TASK STATEMENT:
What lines below include the word "turned"? Copy each one.

Segment Open

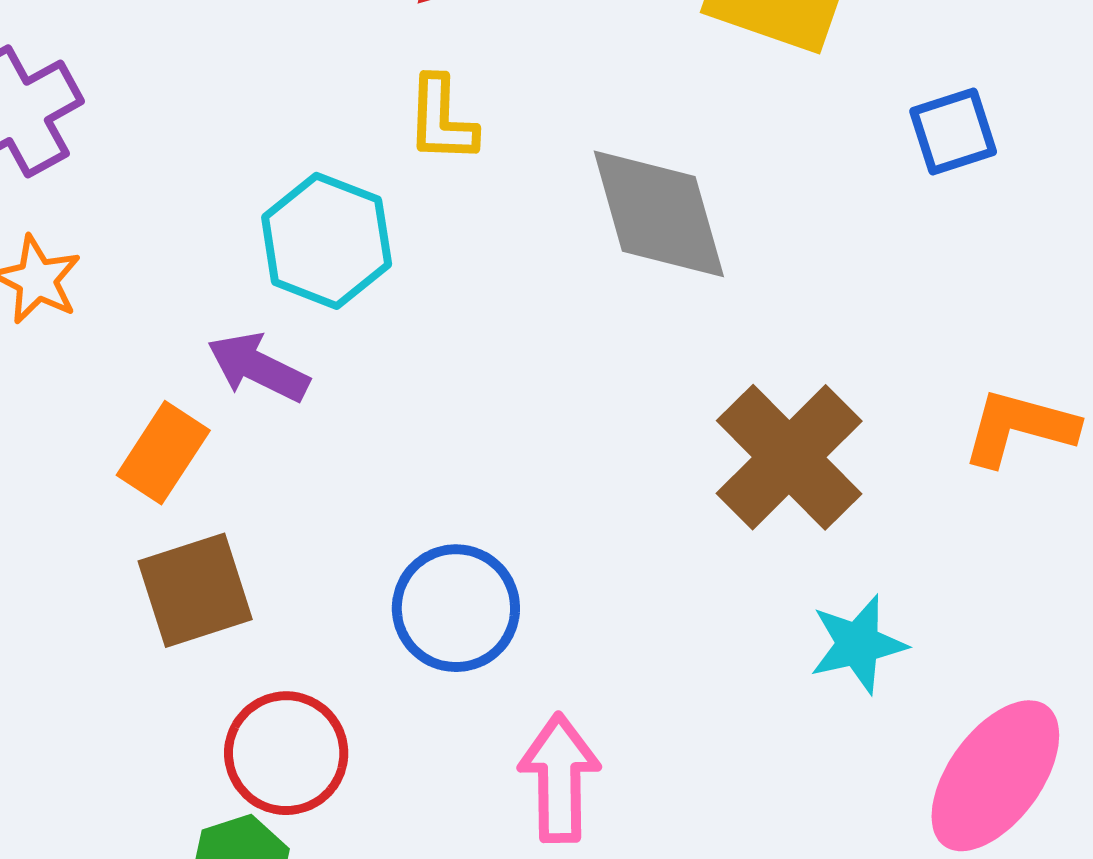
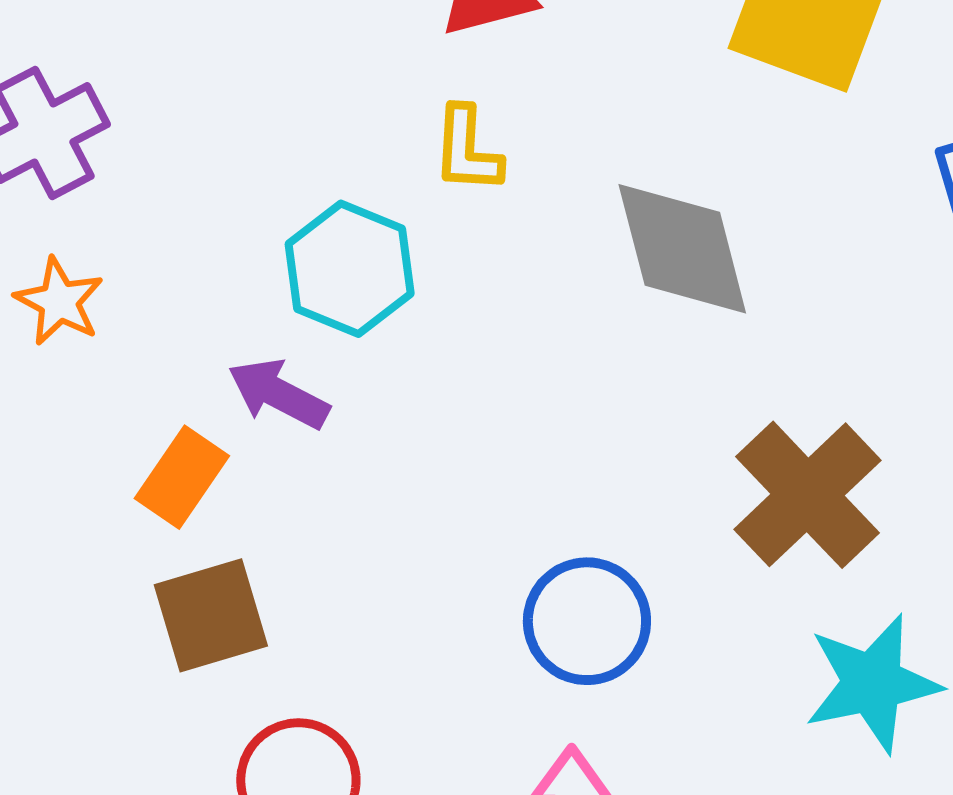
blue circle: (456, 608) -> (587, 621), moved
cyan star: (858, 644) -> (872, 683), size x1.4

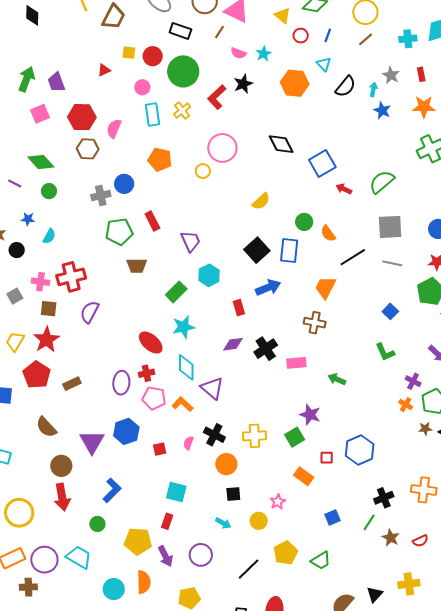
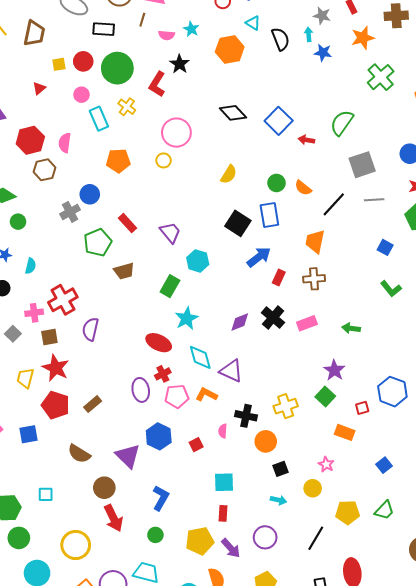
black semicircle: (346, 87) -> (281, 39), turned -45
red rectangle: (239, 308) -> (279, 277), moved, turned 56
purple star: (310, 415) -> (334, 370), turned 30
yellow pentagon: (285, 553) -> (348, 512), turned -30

Segment Closed

SOLUTION TO THIS PROBLEM:
black semicircle: (346, 87) -> (281, 39), turned -45
red rectangle: (239, 308) -> (279, 277), moved, turned 56
purple star: (310, 415) -> (334, 370), turned 30
yellow pentagon: (285, 553) -> (348, 512), turned -30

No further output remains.